--- WHAT TO WORK ON ---
Which lines of the records hold the string "bowling"? Report only how many of them there are.

****

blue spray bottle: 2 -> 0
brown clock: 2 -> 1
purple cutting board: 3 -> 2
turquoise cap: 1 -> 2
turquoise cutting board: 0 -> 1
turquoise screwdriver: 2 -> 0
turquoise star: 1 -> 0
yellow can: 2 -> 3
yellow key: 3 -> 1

****

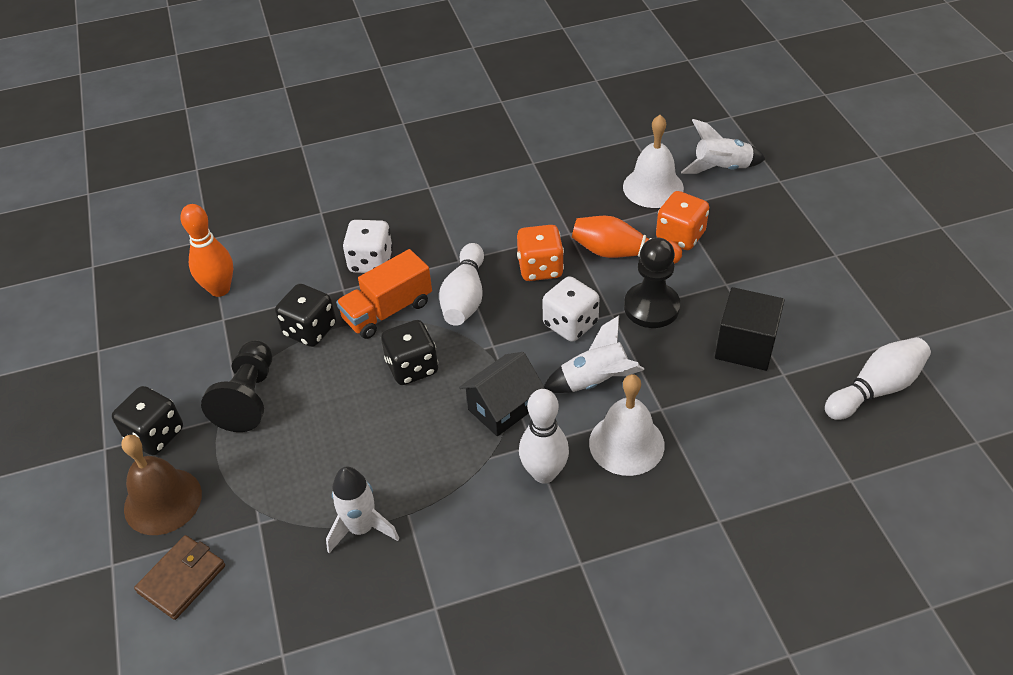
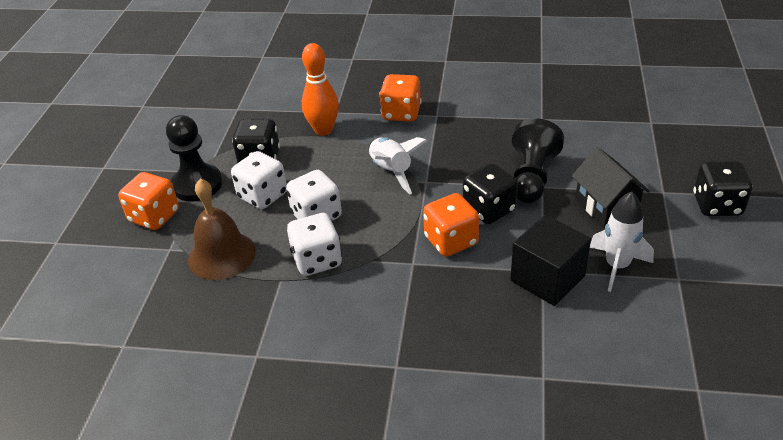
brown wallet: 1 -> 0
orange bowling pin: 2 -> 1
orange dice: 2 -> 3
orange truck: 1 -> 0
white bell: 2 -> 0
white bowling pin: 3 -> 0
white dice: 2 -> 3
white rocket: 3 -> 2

****

--- YOUR SOLUTION ---
2